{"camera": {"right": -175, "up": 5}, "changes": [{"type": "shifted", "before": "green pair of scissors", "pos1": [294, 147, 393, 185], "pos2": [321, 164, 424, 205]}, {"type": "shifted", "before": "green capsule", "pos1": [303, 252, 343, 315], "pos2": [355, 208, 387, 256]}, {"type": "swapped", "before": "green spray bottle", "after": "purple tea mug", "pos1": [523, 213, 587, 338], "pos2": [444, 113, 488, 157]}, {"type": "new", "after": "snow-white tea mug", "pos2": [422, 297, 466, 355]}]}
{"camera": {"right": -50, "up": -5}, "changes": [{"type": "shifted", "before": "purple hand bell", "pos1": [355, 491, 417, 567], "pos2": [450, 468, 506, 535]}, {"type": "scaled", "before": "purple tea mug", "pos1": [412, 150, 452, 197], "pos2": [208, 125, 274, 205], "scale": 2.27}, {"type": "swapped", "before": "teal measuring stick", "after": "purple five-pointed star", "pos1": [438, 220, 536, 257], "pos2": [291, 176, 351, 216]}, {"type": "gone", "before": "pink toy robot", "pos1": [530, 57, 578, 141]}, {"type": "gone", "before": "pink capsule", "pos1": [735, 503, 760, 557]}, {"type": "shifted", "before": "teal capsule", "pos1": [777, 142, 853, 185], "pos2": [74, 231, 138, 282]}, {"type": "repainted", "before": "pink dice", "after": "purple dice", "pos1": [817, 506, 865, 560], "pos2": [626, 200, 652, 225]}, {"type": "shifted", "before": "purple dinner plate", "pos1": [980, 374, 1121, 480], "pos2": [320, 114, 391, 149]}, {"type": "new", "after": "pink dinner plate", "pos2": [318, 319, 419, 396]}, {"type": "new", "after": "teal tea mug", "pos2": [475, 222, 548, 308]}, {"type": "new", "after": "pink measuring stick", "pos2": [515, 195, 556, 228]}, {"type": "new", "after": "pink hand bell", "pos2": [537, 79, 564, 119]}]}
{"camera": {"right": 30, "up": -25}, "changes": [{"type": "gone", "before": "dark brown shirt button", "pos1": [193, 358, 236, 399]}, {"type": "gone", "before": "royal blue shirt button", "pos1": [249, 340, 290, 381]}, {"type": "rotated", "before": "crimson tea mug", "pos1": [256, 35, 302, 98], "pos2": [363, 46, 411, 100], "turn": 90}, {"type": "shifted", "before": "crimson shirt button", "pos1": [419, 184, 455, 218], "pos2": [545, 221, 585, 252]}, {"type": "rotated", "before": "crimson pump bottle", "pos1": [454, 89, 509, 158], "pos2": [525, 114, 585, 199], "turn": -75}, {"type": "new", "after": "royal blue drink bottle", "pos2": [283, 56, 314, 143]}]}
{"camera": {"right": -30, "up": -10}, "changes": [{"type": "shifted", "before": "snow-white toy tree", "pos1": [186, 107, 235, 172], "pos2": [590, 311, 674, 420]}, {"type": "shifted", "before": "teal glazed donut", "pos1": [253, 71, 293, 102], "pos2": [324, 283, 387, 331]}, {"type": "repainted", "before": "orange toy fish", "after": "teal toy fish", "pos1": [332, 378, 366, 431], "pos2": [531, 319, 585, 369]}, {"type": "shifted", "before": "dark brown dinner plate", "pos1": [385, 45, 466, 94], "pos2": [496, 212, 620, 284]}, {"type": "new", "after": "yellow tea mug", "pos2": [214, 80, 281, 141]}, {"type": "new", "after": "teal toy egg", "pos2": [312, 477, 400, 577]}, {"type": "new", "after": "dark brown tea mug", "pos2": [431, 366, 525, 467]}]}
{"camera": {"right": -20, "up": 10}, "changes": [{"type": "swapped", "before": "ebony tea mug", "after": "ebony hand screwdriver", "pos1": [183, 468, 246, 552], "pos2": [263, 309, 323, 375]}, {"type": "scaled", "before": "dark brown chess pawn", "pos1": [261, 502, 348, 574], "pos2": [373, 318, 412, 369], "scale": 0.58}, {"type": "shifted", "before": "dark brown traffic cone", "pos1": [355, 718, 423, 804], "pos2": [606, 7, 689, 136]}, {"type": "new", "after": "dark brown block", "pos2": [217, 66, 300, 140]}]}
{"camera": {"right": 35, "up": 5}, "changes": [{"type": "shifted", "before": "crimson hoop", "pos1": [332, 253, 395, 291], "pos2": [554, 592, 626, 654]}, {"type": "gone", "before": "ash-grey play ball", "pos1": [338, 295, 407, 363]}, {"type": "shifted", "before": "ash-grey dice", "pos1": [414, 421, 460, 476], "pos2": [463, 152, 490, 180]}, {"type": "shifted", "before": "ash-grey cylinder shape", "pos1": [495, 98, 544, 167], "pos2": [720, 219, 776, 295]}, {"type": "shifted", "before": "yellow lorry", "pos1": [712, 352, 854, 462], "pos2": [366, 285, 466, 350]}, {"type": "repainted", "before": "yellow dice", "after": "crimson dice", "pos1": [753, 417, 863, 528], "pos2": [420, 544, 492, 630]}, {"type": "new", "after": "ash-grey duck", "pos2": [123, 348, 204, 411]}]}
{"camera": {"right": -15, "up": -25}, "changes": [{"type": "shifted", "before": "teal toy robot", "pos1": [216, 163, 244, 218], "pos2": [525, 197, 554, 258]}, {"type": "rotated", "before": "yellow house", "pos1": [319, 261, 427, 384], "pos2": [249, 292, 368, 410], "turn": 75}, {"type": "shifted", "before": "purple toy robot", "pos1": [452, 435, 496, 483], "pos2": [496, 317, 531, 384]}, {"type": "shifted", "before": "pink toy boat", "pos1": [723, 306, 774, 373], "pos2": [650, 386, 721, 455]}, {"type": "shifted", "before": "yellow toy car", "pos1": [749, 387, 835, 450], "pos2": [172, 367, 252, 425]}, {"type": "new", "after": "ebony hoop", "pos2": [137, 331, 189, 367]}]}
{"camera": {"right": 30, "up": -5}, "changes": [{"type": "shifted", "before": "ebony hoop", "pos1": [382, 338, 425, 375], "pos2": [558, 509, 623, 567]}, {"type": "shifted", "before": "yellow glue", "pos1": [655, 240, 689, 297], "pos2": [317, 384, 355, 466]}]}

____________________

> **WHAT NEEDS TO BE DONE**:
Every record above needs to be repeated word for word.

> **WRITTEN REPLY**:
{"camera": {"right": -175, "up": 5}, "changes": [{"type": "shifted", "before": "green pair of scissors", "pos1": [294, 147, 393, 185], "pos2": [321, 164, 424, 205]}, {"type": "shifted", "before": "green capsule", "pos1": [303, 252, 343, 315], "pos2": [355, 208, 387, 256]}, {"type": "swapped", "before": "green spray bottle", "after": "purple tea mug", "pos1": [523, 213, 587, 338], "pos2": [444, 113, 488, 157]}, {"type": "new", "after": "snow-white tea mug", "pos2": [422, 297, 466, 355]}]}
{"camera": {"right": -50, "up": -5}, "changes": [{"type": "shifted", "before": "purple hand bell", "pos1": [355, 491, 417, 567], "pos2": [450, 468, 506, 535]}, {"type": "scaled", "before": "purple tea mug", "pos1": [412, 150, 452, 197], "pos2": [208, 125, 274, 205], "scale": 2.27}, {"type": "swapped", "before": "teal measuring stick", "after": "purple five-pointed star", "pos1": [438, 220, 536, 257], "pos2": [291, 176, 351, 216]}, {"type": "gone", "before": "pink toy robot", "pos1": [530, 57, 578, 141]}, {"type": "gone", "before": "pink capsule", "pos1": [735, 503, 760, 557]}, {"type": "shifted", "before": "teal capsule", "pos1": [777, 142, 853, 185], "pos2": [74, 231, 138, 282]}, {"type": "repainted", "before": "pink dice", "after": "purple dice", "pos1": [817, 506, 865, 560], "pos2": [626, 200, 652, 225]}, {"type": "shifted", "before": "purple dinner plate", "pos1": [980, 374, 1121, 480], "pos2": [320, 114, 391, 149]}, {"type": "new", "after": "pink dinner plate", "pos2": [318, 319, 419, 396]}, {"type": "new", "after": "teal tea mug", "pos2": [475, 222, 548, 308]}, {"type": "new", "after": "pink measuring stick", "pos2": [515, 195, 556, 228]}, {"type": "new", "after": "pink hand bell", "pos2": [537, 79, 564, 119]}]}
{"camera": {"right": 30, "up": -25}, "changes": [{"type": "gone", "before": "dark brown shirt button", "pos1": [193, 358, 236, 399]}, {"type": "gone", "before": "royal blue shirt button", "pos1": [249, 340, 290, 381]}, {"type": "rotated", "before": "crimson tea mug", "pos1": [256, 35, 302, 98], "pos2": [363, 46, 411, 100], "turn": 90}, {"type": "shifted", "before": "crimson shirt button", "pos1": [419, 184, 455, 218], "pos2": [545, 221, 585, 252]}, {"type": "rotated", "before": "crimson pump bottle", "pos1": [454, 89, 509, 158], "pos2": [525, 114, 585, 199], "turn": -75}, {"type": "new", "after": "royal blue drink bottle", "pos2": [283, 56, 314, 143]}]}
{"camera": {"right": -30, "up": -10}, "changes": [{"type": "shifted", "before": "snow-white toy tree", "pos1": [186, 107, 235, 172], "pos2": [590, 311, 674, 420]}, {"type": "shifted", "before": "teal glazed donut", "pos1": [253, 71, 293, 102], "pos2": [324, 283, 387, 331]}, {"type": "repainted", "before": "orange toy fish", "after": "teal toy fish", "pos1": [332, 378, 366, 431], "pos2": [531, 319, 585, 369]}, {"type": "shifted", "before": "dark brown dinner plate", "pos1": [385, 45, 466, 94], "pos2": [496, 212, 620, 284]}, {"type": "new", "after": "yellow tea mug", "pos2": [214, 80, 281, 141]}, {"type": "new", "after": "teal toy egg", "pos2": [312, 477, 400, 577]}, {"type": "new", "after": "dark brown tea mug", "pos2": [431, 366, 525, 467]}]}
{"camera": {"right": -20, "up": 10}, "changes": [{"type": "swapped", "before": "ebony tea mug", "after": "ebony hand screwdriver", "pos1": [183, 468, 246, 552], "pos2": [263, 309, 323, 375]}, {"type": "scaled", "before": "dark brown chess pawn", "pos1": [261, 502, 348, 574], "pos2": [373, 318, 412, 369], "scale": 0.58}, {"type": "shifted", "before": "dark brown traffic cone", "pos1": [355, 718, 423, 804], "pos2": [606, 7, 689, 136]}, {"type": "new", "after": "dark brown block", "pos2": [217, 66, 300, 140]}]}
{"camera": {"right": 35, "up": 5}, "changes": [{"type": "shifted", "before": "crimson hoop", "pos1": [332, 253, 395, 291], "pos2": [554, 592, 626, 654]}, {"type": "gone", "before": "ash-grey play ball", "pos1": [338, 295, 407, 363]}, {"type": "shifted", "before": "ash-grey dice", "pos1": [414, 421, 460, 476], "pos2": [463, 152, 490, 180]}, {"type": "shifted", "before": "ash-grey cylinder shape", "pos1": [495, 98, 544, 167], "pos2": [720, 219, 776, 295]}, {"type": "shifted", "before": "yellow lorry", "pos1": [712, 352, 854, 462], "pos2": [366, 285, 466, 350]}, {"type": "repainted", "before": "yellow dice", "after": "crimson dice", "pos1": [753, 417, 863, 528], "pos2": [420, 544, 492, 630]}, {"type": "new", "after": "ash-grey duck", "pos2": [123, 348, 204, 411]}]}
{"camera": {"right": -15, "up": -25}, "changes": [{"type": "shifted", "before": "teal toy robot", "pos1": [216, 163, 244, 218], "pos2": [525, 197, 554, 258]}, {"type": "rotated", "before": "yellow house", "pos1": [319, 261, 427, 384], "pos2": [249, 292, 368, 410], "turn": 75}, {"type": "shifted", "before": "purple toy robot", "pos1": [452, 435, 496, 483], "pos2": [496, 317, 531, 384]}, {"type": "shifted", "before": "pink toy boat", "pos1": [723, 306, 774, 373], "pos2": [650, 386, 721, 455]}, {"type": "shifted", "before": "yellow toy car", "pos1": [749, 387, 835, 450], "pos2": [172, 367, 252, 425]}, {"type": "new", "after": "ebony hoop", "pos2": [137, 331, 189, 367]}]}
{"camera": {"right": 30, "up": -5}, "changes": [{"type": "shifted", "before": "ebony hoop", "pos1": [382, 338, 425, 375], "pos2": [558, 509, 623, 567]}, {"type": "shifted", "before": "yellow glue", "pos1": [655, 240, 689, 297], "pos2": [317, 384, 355, 466]}]}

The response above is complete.